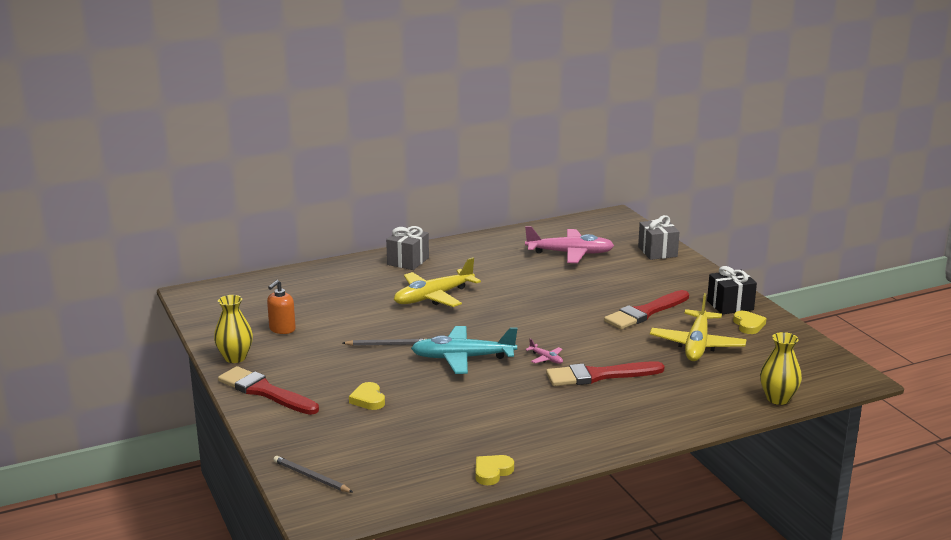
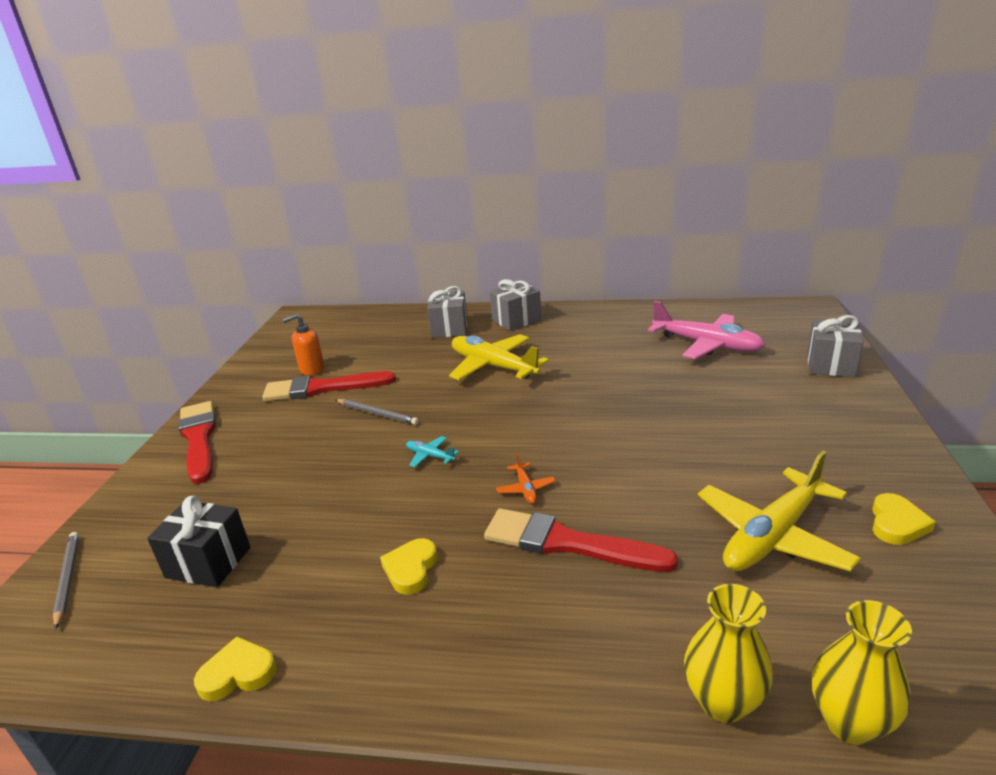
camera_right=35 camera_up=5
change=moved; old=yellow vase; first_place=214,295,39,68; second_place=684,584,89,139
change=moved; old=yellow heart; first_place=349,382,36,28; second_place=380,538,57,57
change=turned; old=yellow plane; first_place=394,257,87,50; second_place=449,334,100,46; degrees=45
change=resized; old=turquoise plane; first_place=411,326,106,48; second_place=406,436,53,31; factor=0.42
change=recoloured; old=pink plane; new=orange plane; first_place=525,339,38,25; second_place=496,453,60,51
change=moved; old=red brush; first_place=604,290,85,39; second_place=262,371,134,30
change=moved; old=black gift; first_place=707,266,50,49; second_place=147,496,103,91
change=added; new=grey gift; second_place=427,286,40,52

--*--

Nothing but the lines from the start of the records through the line holding "change=resized; old=turquoise plane;" should be printed, exactly as written and with the pictures left out.

Finished exercise:
camera_right=35 camera_up=5
change=moved; old=yellow vase; first_place=214,295,39,68; second_place=684,584,89,139
change=moved; old=yellow heart; first_place=349,382,36,28; second_place=380,538,57,57
change=turned; old=yellow plane; first_place=394,257,87,50; second_place=449,334,100,46; degrees=45
change=resized; old=turquoise plane; first_place=411,326,106,48; second_place=406,436,53,31; factor=0.42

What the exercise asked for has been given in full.